Restate the records that follow word for word; no pictures should appear.

══ Data for this task

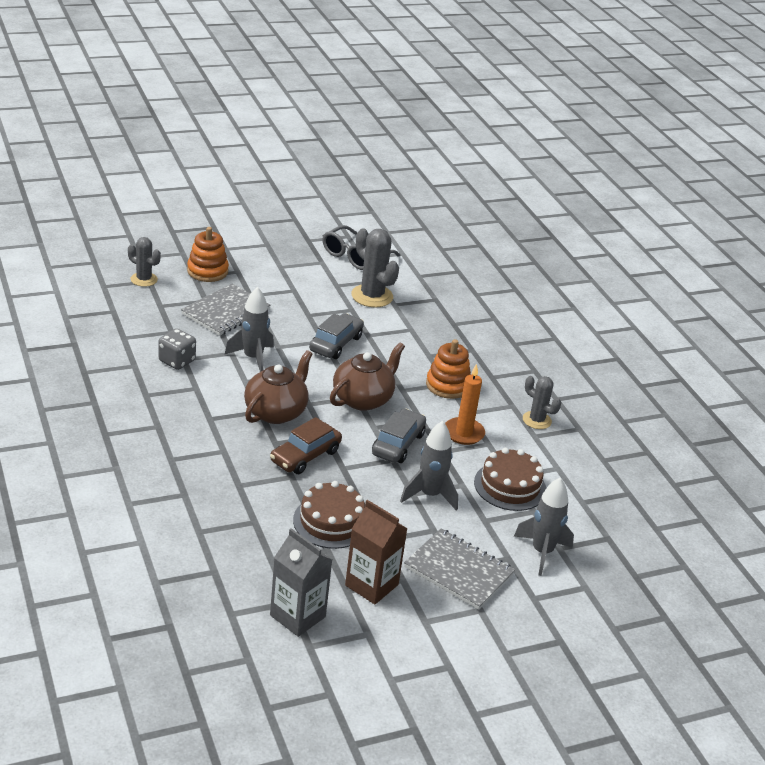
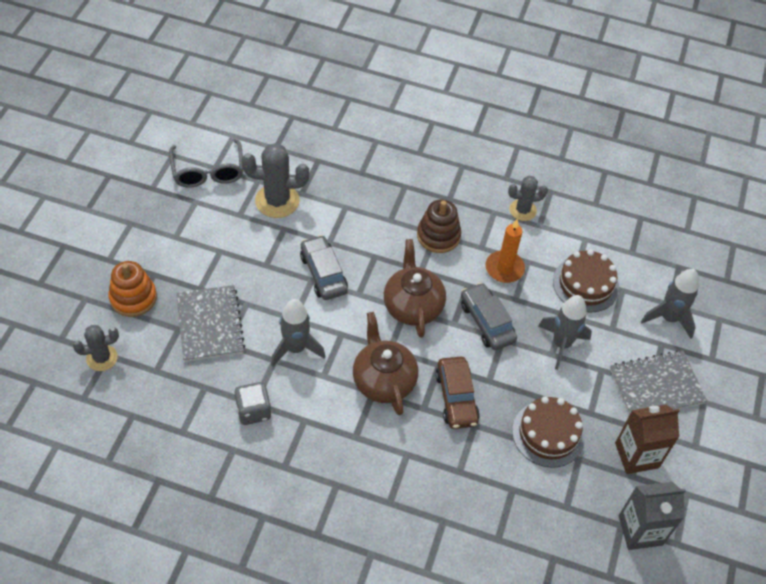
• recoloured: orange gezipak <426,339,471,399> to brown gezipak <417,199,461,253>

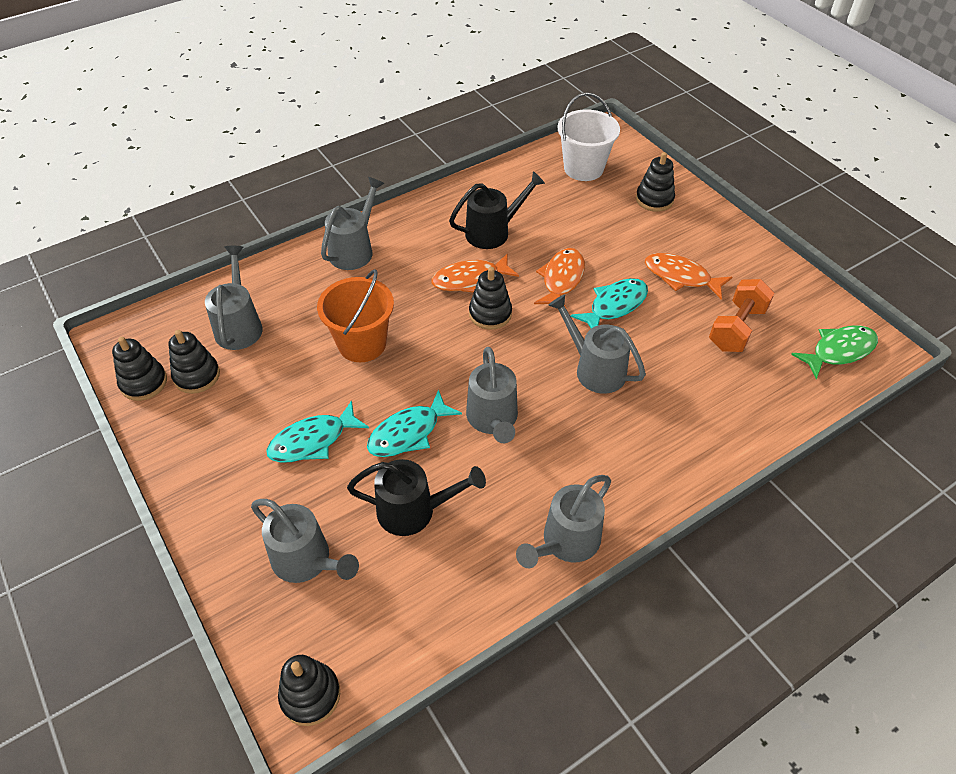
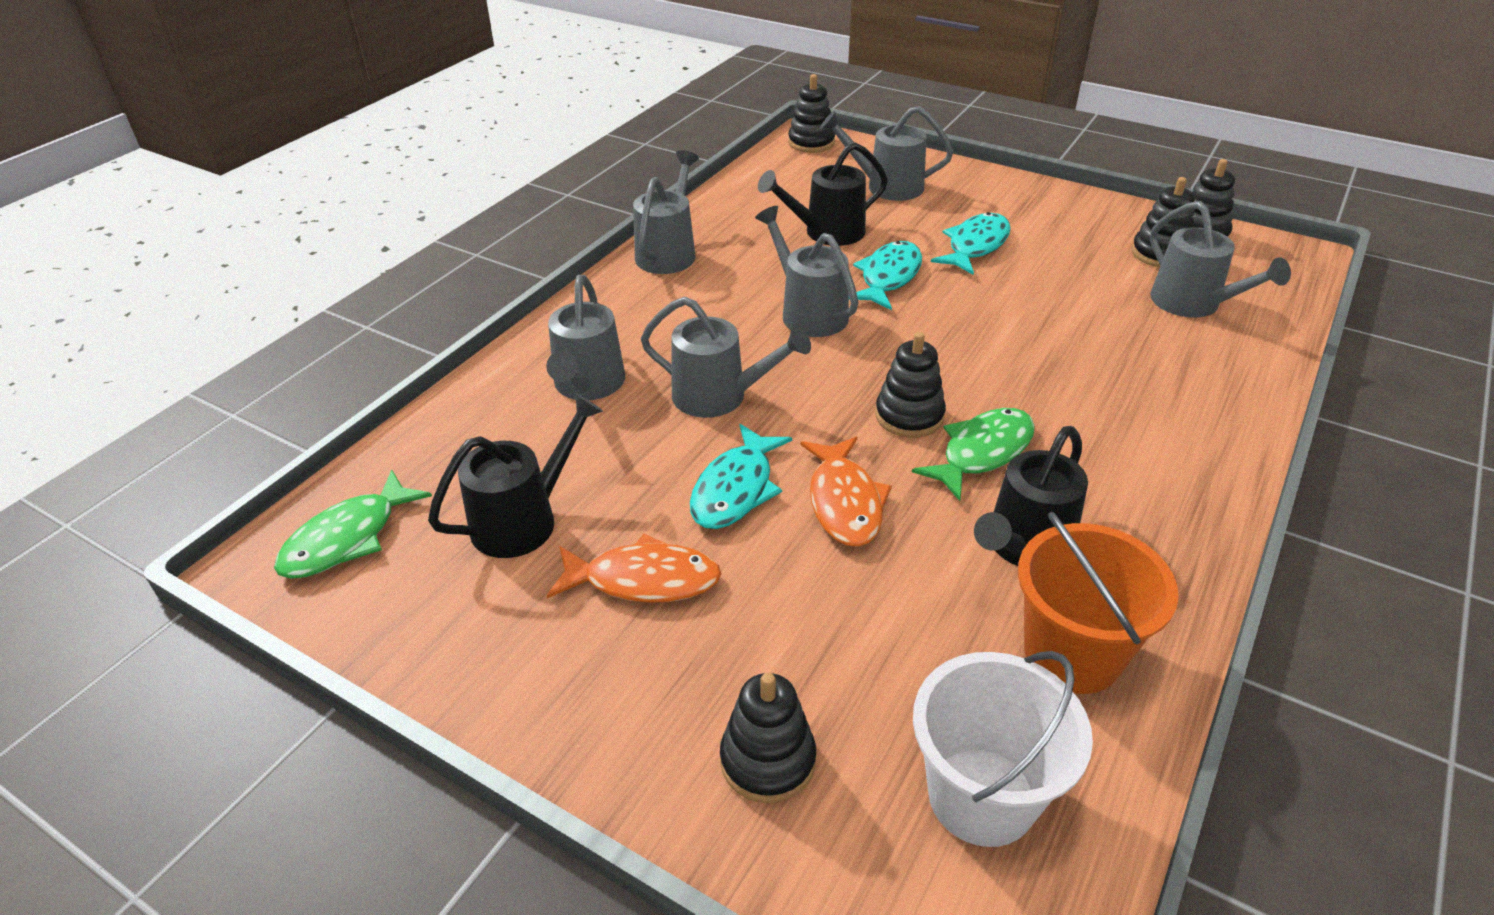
• moved: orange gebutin <317,269,394,362> to <1018,511,1179,694>
• moved: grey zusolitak <321,177,384,270> to <546,275,625,400>
• replaced: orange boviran <709,279,774,352> to black zusolitak <428,393,603,558>
• recoloured: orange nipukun <431,253,519,293> to green nipukun <912,408,1035,501>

════

Reply:
• recoloured: orange gezipak <426,339,471,399> to brown gezipak <417,199,461,253>

• moved: orange gebutin <317,269,394,362> to <1018,511,1179,694>
• moved: grey zusolitak <321,177,384,270> to <546,275,625,400>
• replaced: orange boviran <709,279,774,352> to black zusolitak <428,393,603,558>
• recoloured: orange nipukun <431,253,519,293> to green nipukun <912,408,1035,501>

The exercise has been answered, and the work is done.